What you need to do
Every line of the records that holds the word "camera" should be copied.

Saved entries:
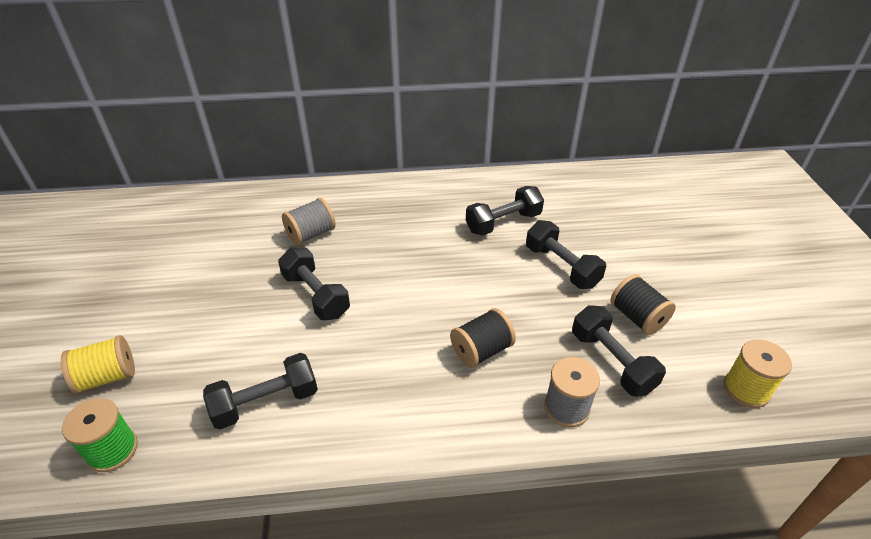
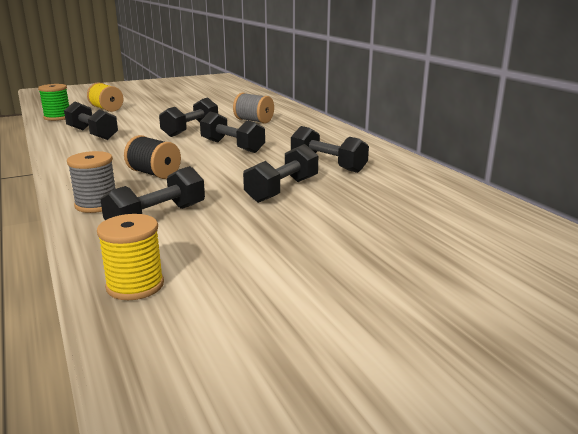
camera: 70 degrees right, 20 degrees down
(410, 272) = (232, 146): none -> black dumbbell
(637, 317) = (227, 225): black spool -> none

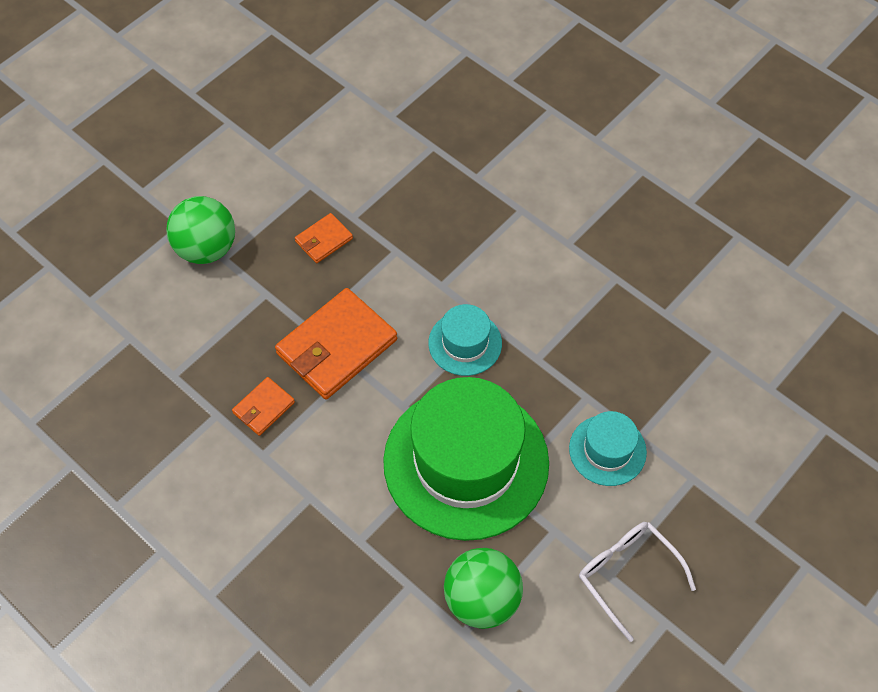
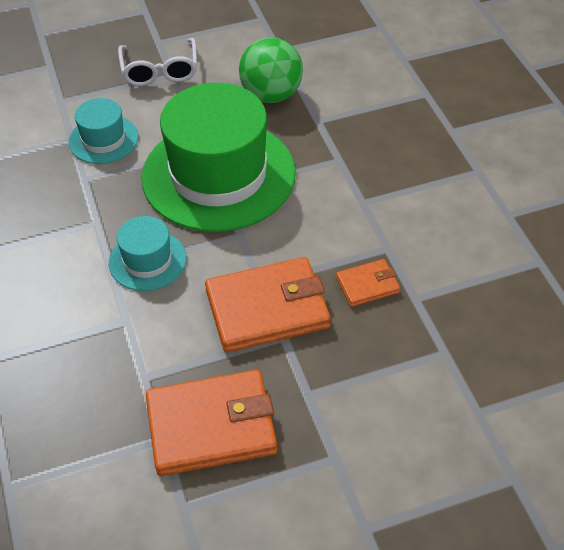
camera: 150 degrees left, 10 degrees down
(206, 248) = (349, 480): green ball -> none
(324, 240) = (211, 426): orange wallet -> orange wallet, size x2.00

Response box
camera: 70 degrees right, 20 degrees down
camera: 150 degrees left, 10 degrees down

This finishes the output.